======== Records supplied
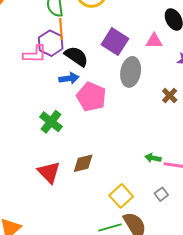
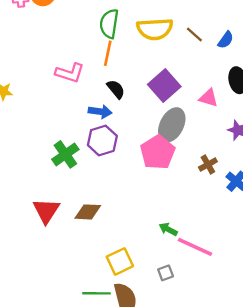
purple hexagon: (51, 43) -> (102, 140), moved
black semicircle: (76, 56) -> (116, 89), size x0.7
pink pentagon: (91, 97) -> (158, 152), moved

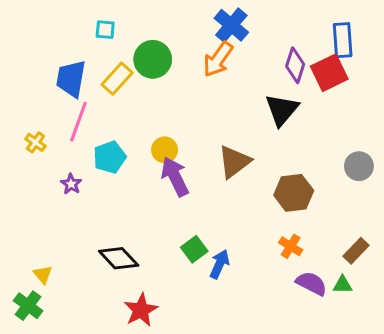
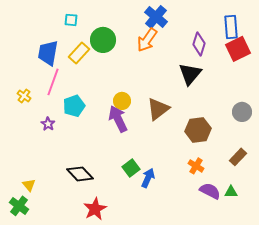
red square: (329, 73) -> (238, 49), moved
yellow circle: (165, 150) -> (122, 101), moved
brown rectangle: (356, 251) -> (238, 157), moved

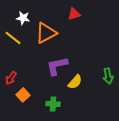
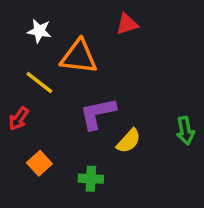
orange triangle: (46, 33) -> (79, 57), turned 35
yellow line: (13, 38) -> (39, 82), moved
red arrow: (11, 78) -> (19, 119), moved

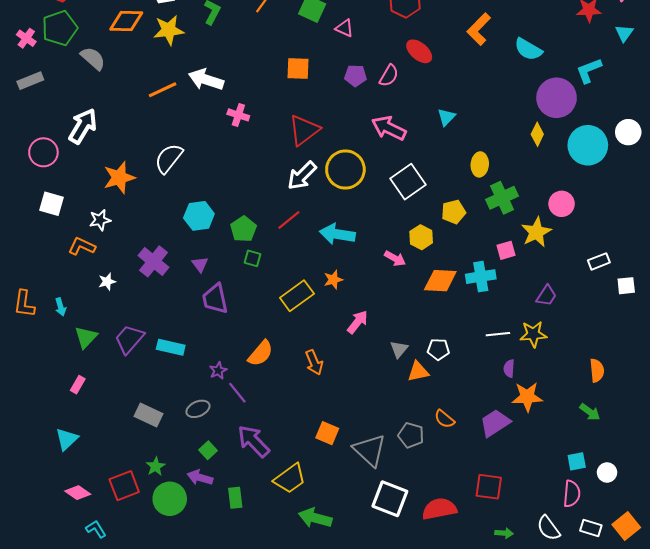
================
* **What is required**
Above are the records; repeat them exactly, omitting every picture.

* **Exercise response**
purple hexagon: (51, 43) -> (102, 140), moved
black semicircle: (76, 56) -> (116, 89), size x0.7
pink pentagon: (91, 97) -> (158, 152), moved

red square: (329, 73) -> (238, 49), moved
yellow circle: (165, 150) -> (122, 101), moved
brown rectangle: (356, 251) -> (238, 157), moved

orange triangle: (46, 33) -> (79, 57), turned 35
yellow line: (13, 38) -> (39, 82), moved
red arrow: (11, 78) -> (19, 119), moved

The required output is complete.